Work instruction: Could you print exactly the lines of the listing below, starting at the line that has "pink diamond at (285, 516): moved 4 px left" and ending at the line that has "brown circle: moved 4 px down", and only those lines?
++++++++++++++++++++
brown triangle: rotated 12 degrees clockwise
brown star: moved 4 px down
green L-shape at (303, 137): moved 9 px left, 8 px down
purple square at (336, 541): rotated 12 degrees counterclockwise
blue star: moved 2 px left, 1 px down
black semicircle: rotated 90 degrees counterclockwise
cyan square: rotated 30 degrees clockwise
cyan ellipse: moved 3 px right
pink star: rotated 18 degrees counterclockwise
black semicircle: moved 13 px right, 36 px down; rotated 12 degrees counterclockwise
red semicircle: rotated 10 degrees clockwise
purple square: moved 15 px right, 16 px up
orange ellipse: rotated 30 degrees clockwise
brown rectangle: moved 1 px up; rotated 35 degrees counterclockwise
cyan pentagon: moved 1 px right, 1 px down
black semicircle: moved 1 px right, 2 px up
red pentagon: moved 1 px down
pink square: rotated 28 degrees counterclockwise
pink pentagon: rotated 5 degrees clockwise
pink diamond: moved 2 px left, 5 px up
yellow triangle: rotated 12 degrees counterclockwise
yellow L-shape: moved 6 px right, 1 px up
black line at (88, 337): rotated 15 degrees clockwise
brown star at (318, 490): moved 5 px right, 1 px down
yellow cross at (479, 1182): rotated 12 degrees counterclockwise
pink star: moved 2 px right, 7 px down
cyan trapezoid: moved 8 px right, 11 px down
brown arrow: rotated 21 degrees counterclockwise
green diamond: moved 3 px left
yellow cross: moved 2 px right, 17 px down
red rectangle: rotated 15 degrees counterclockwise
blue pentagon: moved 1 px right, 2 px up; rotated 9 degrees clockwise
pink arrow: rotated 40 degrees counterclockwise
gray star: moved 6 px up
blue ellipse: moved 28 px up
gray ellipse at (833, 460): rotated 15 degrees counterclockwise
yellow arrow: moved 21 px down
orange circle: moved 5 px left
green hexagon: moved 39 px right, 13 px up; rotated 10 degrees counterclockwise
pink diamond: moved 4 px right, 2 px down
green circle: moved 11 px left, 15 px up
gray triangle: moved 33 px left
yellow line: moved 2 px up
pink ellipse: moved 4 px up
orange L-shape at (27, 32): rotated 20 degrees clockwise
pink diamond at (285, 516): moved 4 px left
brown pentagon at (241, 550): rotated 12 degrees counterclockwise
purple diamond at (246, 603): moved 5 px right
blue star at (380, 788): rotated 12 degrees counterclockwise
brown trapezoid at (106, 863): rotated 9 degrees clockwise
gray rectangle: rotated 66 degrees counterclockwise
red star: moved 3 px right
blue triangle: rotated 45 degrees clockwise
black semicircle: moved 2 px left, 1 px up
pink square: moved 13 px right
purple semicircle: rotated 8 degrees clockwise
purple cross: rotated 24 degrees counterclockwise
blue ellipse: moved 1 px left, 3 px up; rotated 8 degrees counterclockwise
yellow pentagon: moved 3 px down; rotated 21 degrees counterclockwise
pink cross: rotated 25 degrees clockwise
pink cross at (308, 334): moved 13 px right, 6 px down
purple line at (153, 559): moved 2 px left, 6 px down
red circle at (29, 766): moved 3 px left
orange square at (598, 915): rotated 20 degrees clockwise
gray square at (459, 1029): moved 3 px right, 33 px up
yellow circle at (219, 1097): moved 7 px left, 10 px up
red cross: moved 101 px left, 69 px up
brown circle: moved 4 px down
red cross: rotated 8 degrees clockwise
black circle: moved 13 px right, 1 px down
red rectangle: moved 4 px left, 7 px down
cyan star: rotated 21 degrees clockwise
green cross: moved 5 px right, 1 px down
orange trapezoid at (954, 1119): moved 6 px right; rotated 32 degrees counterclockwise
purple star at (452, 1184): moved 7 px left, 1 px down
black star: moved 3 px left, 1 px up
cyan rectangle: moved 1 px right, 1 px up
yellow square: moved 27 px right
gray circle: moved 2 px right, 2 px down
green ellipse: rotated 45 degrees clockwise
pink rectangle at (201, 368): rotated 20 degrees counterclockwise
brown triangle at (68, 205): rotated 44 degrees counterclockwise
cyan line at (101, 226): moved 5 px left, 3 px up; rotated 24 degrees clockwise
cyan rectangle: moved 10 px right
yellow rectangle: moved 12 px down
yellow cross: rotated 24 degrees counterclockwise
++++++++++++++++++++
Worked solution:
pink diamond at (285, 516): moved 4 px left
brown pentagon at (241, 550): rotated 12 degrees counterclockwise
purple diamond at (246, 603): moved 5 px right
blue star at (380, 788): rotated 12 degrees counterclockwise
brown trapezoid at (106, 863): rotated 9 degrees clockwise
gray rectangle: rotated 66 degrees counterclockwise
red star: moved 3 px right
blue triangle: rotated 45 degrees clockwise
black semicircle: moved 2 px left, 1 px up
pink square: moved 13 px right
purple semicircle: rotated 8 degrees clockwise
purple cross: rotated 24 degrees counterclockwise
blue ellipse: moved 1 px left, 3 px up; rotated 8 degrees counterclockwise
yellow pentagon: moved 3 px down; rotated 21 degrees counterclockwise
pink cross: rotated 25 degrees clockwise
pink cross at (308, 334): moved 13 px right, 6 px down
purple line at (153, 559): moved 2 px left, 6 px down
red circle at (29, 766): moved 3 px left
orange square at (598, 915): rotated 20 degrees clockwise
gray square at (459, 1029): moved 3 px right, 33 px up
yellow circle at (219, 1097): moved 7 px left, 10 px up
red cross: moved 101 px left, 69 px up
brown circle: moved 4 px down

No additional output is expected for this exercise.